▸ **TASK INSTRUCTIONS**: Locate each line in the entries below that contains the string "kern", and copy every such line.

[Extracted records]
▬▬▬

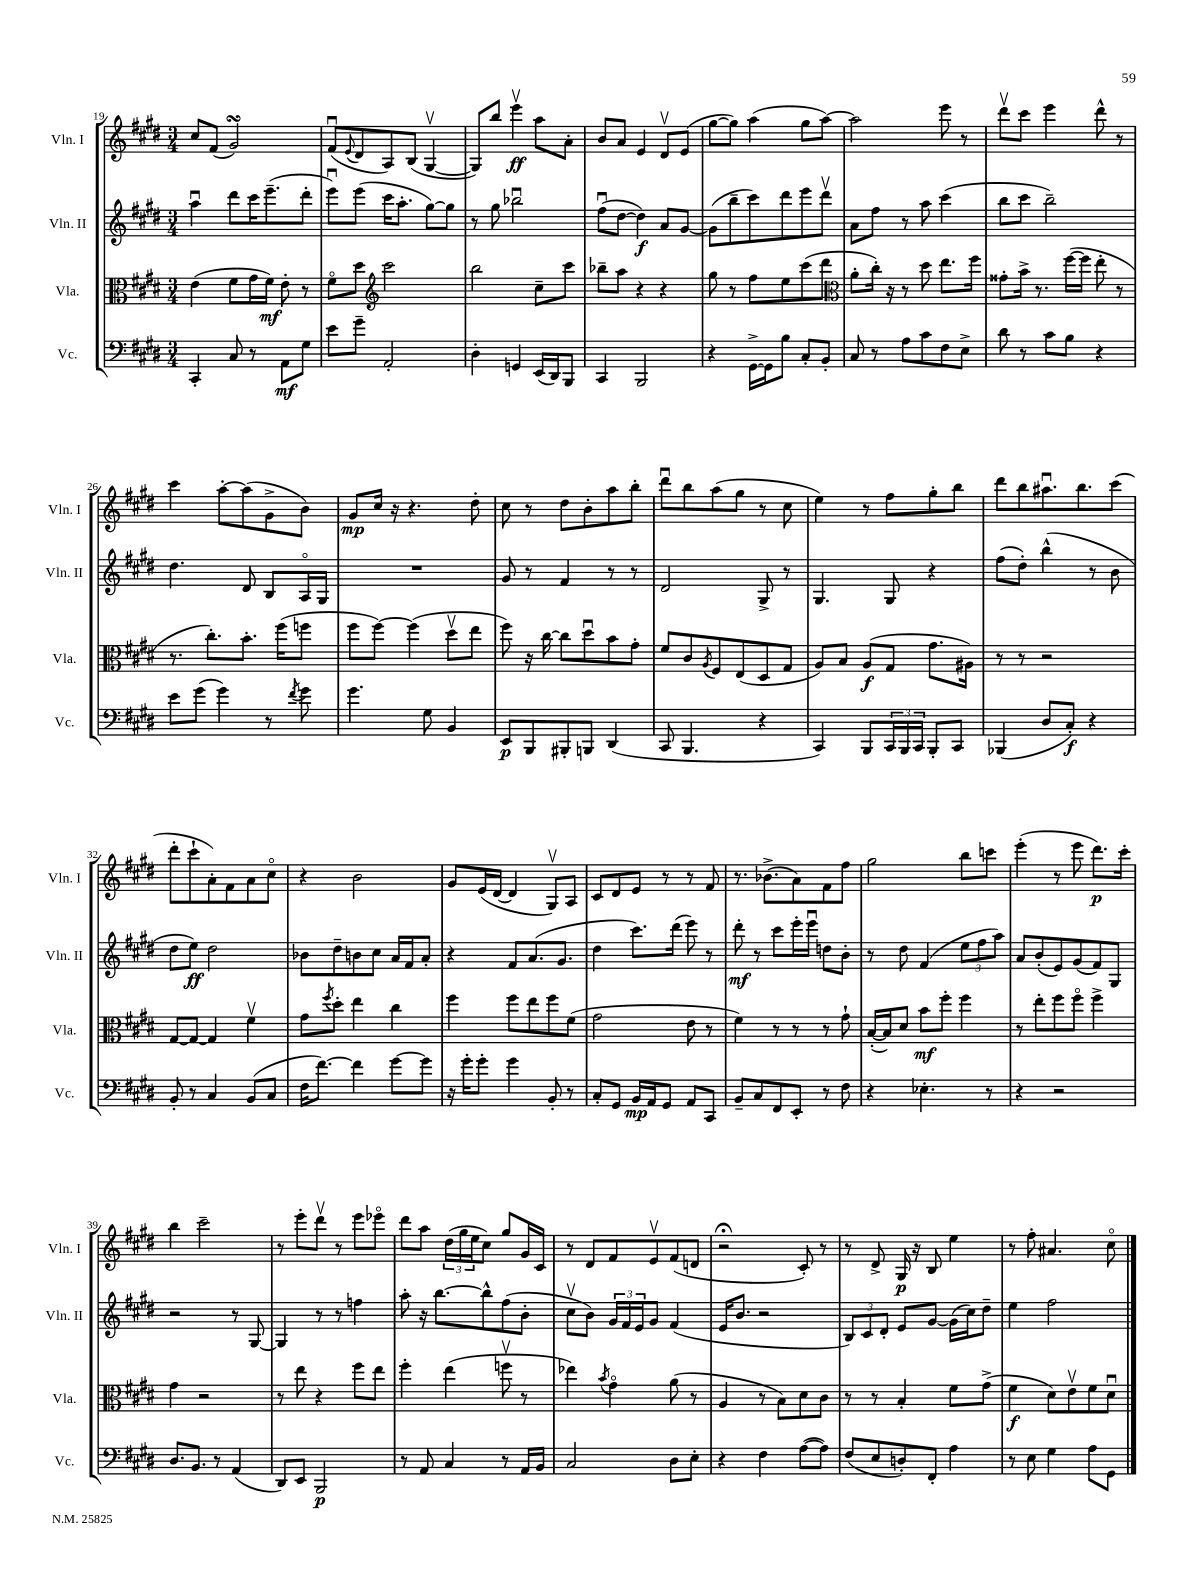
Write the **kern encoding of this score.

**kern	**kern	**kern	**kern
*staff4	*staff3	*staff2	*staff1
*clefF4	*clefC3	*clefG2	*clefG2
*k[f#c#g#d#]	*k[f#c#g#d#]	*k[f#c#g#d#]	*k[f#c#g#d#]
*M3/4	*M3/4	*M3/4	*M3/4
4CC#'	(4e	4aau	8cc#
.	.	.	(8f#
8C#	8f#	8ddd#	2g#)
8r	16g#	16ccc#	.
.	16f#)	(8.eee~	.
8AA	8e'	.	.
8G#	8r	8ddd#'	.
=	=	=	=
8e	8f#o	8eeeu)	(8f#u
.	.	.	8qqe
8g#~	8dd#	(8eee	8d#
*	*clefG2	*	*
2AA'	2ccc#	16ccc#	8A)
.	.	8.aa'	.
.	.	.	(8B
.	.	[8gg#)	[4G#v
.	.	8gg#]	.
=	=	=	=
4D#'	2bb	8r	8G#])
.	.	8gg#	8bb
4GG	.	2bb-u	4eeev
(16EE	8cc#~	.	8aa
16DD#)	.	.	.
8BBB	8ccc#	.	8a'
=	=	=	=
4CC#	8bb-~	(8ff#u	8b
.	8aa	[8dd#	8a
2BBB	4r	4dd#])	4e
.	4r	8a	8d#v
.	.	[8g#	(8e
=	=	=	=
4r	8gg#	(8g#]	[8gg#
.	8r	8bb~	8gg#])
[16GG#^	8ff#	8ccc#)	(4aa
16GG#]	.	.	.
8B	8ee	8ddd#	.
8C#'	(8ccc#	8eee	8gg#
8BB'	8ddd#	8ddd#v	[8aa)
=	=	=	=
*	*clefC3	*	*
8C#	8a'	8a	2aa]
8r	16cc#')	8ff#	.
.	16r	.	.
8A	8r	8r	.
8c#	8dd#	8aa	.
8F#	8.ee	(4ccc#	8eee
8E^	.	.	8r
.	16ff#	.	.
=	=	=	=
8d#	8g##'	8bb	8ddd#v
8r	16b^	8ccc#	8ccc#
.	8.r	.	.
8c#	.	2bb~)	4eee
8B	([16ff#	.	.
.	16ff#]	.	.
4r	8ee'	.	8ddd#^^
.	8r	.	8r
=	=	=	=
8e	8.r	4.dd#	4ccc#
(8g#	.	.	.
.	8.cc#')	.	.
4g#)	.	.	[8aa'
.	8.b'	8d#	(8aa]
8r	.	8B	8g#^
.	(16ff#	.	.
8qf#	.	.	.
8g#	8ff	16Ao	8b)
.	.	16G#	.
=	=	=	=
4.g#	8ff#	2.r	8g#
.	[8ff#)	.	16cc#
.	.	.	16r
.	(4ff#]	.	4.r
8G#	.	.	.
4BB	8dd#v	.	.
.	8ee	.	8dd#'
=	=	=	=
8EE	8ff#)	8g#	8cc#
8BBB	16r	8r	8r
.	[16cc#	.	.
8BBB#'	8cc#]	4f#	8dd#
8BBB	8dd#u	.	8b'
(4DD#	8b	8r	8aa
.	8g#'	8r	8bb'
=	=	=	=
8CC#	8f#	2d#	8ddd#u
4.BBB	8c#	.	8bb
.	8qA	.	.
.	8F#	.	(8aa
.	(8E	.	8gg#
4r	8D#	8G#^	8r
.	8G#	8r	8cc#
=	=	=	=
4CC#)	8A)	4.G#	4ee)
.	8B	.	.
8BBB	(8A	.	8r
24CC#	8G#	8G#	8ff#
24BBB	.	.	.
24CC#	.	.	.
8BBB'	8.g#	4r	8gg#'
8CC#	.	.	8bb
.	16A#)	.	.
=	=	=	=
(4BBB-	8r	(8ff#	8ddd#
.	8r	8dd#')	8bb
8D#	2r	(4bb^^	8.aa#u
8C#')	.	.	.
.	.	.	8.bb
4r	.	8r	.
.	.	8b	(8ccc#
=	=	=	=
8BB'	[8G#	8dd#	8ddd#'
8r	8G#_	8ee)	8ccc#`
4C#	4G#]	2dd#	8a')
.	.	.	8f#
(8BB	4f#v	.	8a
8C#	.	.	8cc#o
=	=	=	=
16F#	8g#	8b-	4r
[8.f#)	.	.	.
.	8qff#	.	.
.	8dd#'	8dd#~	.
4f#]	4ee	8b	2b
.	.	8cc#	.
[8g#	4cc#	16a	.
.	.	16f#	.
8g#]	.	8a'	.
=	=	=	=
16r	4ff#	4r	8g#
16g#'	.	.	.
8g#'	.	.	(16e
.	.	.	[16d#
4g#	8ff#	8f#	4d#]
.	8ee	(8.a	.
8BB'	8ff#	.	8G#v)
.	.	8.g#	.
8r	(8f#	.	8A
=	=	=	=
8C#'	2g#	4dd#	8c#
8GG#	.	.	8d#
16BB	.	8.ccc#)	8e
16AA	.	.	.
8GG#	.	.	8r
.	.	(16ddd#	.
8AA	8e	8eee)	8r
8CC#	8r	8r	8f#
=	=	=	=
8BB~	4f#)	8ddd#'	8.r
8C#	.	8r	.
.	.	.	(8.b-^
8FF#	8r	8ccc#	.
8EE'	8r	16eee'	8a)
.	.	16eeeu	.
8r	8r	8dd	8f#
8F#	8g#`	8b'	8ff#
=	=	=	=
4r	([16B'	8r	2gg#
.	16B])	.	.
.	8d#	8dd#	.
4.E-'	8b	(4f#	.
.	8ff#'	.	.
.	4ff#	12ee	8bb
.	.	12ff#	.
8r	.	.	8ccc
.	.	12aa)	.
=	=	=	=
4r	8r	8a	(4eee'
.	8ee'	(8b'	.
2r	8ff#	8e)	8r
.	8ff#o	(8g#	8eee
.	4ff#^	8f#)	8.ddd#)
.	.	8G#	.
.	.	.	16ccc#'
=	=	=	=
8.D#	4g#	2r	4bb
8.BB	.	.	.
.	2r	.	2ccc#~
8r	.	.	.
(4AA	.	8r	.
.	.	[8G#	.
=	=	=	=
8DD#)	8r	4G#]	8r
8EE	8ee	.	8eee'
2BBB	4r	8r	8ddd#v
.	.	8r	8r
.	8ff#	4ff	8eee
.	8ee	.	8eee-o
=	=	=	=
8r	4ff#'	8aa'	8ddd#
8AA	.	16r	8aa
.	.	[8.bb	.
4C#	(4ee	.	(24dd#
.	.	.	24gg#
.	.	.	24ee
.	.	8bb^^]	8cc#)
8r	8ffv	(8ff#	8gg#
16AA	8r	8b'	16g#
16BB	.	.	16c#
=	=	=	=
2C#	4ee-)	8cc#v	8r
.	.	8b)	8d#
.	8qb	.	.
.	4g#o	24g#	8f#
.	.	24f#	.
.	.	24e	.
.	.	8g#	8ev
8D#	(8a	(4f#	(8f#
8E'	8r	.	8d
=	=	=	=
4r	4A	16e	2r;
.	.	8.b	.
4F#	8r	2r	.
.	8B)	.	.
([8A	8d#	.	8c#')
8A])	8c#	.	8r
=	=	=	=
(8F#	8r	12B)	8r
.	.	12c#	.
8E	8r	.	8d#^
.	.	12d#'	.
8D')	4B'	8e	16G#
.	.	.	16r
8FF#'	.	[8g#	8B
4A	8f#	(16g#]	4ee
.	.	16cc#)	.
.	(8g#^	8dd#~	.
=	=	=	=
8r	4f#	4ee	8r
8E	.	.	8ff#'
4G#	8d#)	2ff#	4.a#
.	8ev	.	.
8A	8f#	.	.
8GG#	8d#u	.	8cc#o
==	==	==	==
*-	*-	*-	*-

▬▬▬

▸ **RESULT**:
Write the **kern encoding of this score.
**kern	**kern	**kern	**kern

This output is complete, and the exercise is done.